(BRIEF): From the line bearing "white strawberry: [75,344,162,417]" down to the final line of the records below, give every line again exactly and add nothing.

____ DATA SUPPLIED

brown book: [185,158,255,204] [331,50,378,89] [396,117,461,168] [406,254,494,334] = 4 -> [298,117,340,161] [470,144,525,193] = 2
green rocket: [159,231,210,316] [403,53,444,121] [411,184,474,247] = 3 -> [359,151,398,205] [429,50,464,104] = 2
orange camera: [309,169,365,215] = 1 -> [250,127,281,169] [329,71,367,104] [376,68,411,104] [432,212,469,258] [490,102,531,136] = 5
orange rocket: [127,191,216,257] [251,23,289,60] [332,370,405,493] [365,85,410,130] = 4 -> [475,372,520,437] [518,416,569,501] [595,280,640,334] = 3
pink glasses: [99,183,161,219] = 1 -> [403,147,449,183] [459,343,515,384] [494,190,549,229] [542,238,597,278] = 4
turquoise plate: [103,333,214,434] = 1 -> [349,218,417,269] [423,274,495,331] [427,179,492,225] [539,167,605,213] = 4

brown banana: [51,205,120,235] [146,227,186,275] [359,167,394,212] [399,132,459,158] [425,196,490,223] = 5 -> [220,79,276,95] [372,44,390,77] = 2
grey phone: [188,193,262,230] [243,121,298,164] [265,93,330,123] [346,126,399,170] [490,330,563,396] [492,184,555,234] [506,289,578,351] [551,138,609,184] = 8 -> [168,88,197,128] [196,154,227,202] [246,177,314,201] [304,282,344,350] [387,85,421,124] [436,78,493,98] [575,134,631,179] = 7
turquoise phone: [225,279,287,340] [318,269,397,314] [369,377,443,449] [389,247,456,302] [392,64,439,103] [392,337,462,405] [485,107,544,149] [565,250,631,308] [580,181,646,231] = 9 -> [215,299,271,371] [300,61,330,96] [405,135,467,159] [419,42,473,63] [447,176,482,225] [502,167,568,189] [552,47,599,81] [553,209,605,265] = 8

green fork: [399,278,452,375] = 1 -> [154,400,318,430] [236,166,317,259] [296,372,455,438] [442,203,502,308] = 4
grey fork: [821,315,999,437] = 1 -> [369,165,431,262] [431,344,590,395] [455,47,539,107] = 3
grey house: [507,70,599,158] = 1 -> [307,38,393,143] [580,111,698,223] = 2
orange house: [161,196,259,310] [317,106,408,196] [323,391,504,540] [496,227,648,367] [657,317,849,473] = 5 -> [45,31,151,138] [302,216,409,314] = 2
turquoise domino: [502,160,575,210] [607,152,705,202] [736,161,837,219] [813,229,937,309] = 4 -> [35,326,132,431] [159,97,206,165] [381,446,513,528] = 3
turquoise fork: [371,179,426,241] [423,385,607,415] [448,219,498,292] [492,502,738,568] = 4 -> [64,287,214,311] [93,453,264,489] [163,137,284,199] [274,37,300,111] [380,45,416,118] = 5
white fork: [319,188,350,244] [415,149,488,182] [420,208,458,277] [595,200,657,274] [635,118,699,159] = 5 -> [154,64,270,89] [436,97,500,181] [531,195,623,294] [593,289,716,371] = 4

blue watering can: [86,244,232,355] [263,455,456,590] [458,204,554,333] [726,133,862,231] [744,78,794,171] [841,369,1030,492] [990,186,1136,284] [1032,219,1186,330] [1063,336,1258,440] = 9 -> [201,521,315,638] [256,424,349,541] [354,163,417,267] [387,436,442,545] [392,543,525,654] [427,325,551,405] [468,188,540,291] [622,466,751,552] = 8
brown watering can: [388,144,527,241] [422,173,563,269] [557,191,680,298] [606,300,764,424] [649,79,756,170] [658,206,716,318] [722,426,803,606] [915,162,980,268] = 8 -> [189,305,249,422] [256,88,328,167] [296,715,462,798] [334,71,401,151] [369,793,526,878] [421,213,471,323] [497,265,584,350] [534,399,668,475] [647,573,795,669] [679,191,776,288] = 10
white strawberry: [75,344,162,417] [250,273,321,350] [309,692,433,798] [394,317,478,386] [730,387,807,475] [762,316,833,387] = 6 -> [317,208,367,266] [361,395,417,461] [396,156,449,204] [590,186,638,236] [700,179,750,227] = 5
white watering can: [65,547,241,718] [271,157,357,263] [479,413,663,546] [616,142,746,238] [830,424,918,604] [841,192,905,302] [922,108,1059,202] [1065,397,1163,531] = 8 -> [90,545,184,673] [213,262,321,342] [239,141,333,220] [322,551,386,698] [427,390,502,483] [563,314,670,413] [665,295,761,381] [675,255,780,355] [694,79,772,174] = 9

________

(SOLVED EXERCISE):
white strawberry: [75,344,162,417] [250,273,321,350] [309,692,433,798] [394,317,478,386] [730,387,807,475] [762,316,833,387] = 6 -> [317,208,367,266] [361,395,417,461] [396,156,449,204] [590,186,638,236] [700,179,750,227] = 5
white watering can: [65,547,241,718] [271,157,357,263] [479,413,663,546] [616,142,746,238] [830,424,918,604] [841,192,905,302] [922,108,1059,202] [1065,397,1163,531] = 8 -> [90,545,184,673] [213,262,321,342] [239,141,333,220] [322,551,386,698] [427,390,502,483] [563,314,670,413] [665,295,761,381] [675,255,780,355] [694,79,772,174] = 9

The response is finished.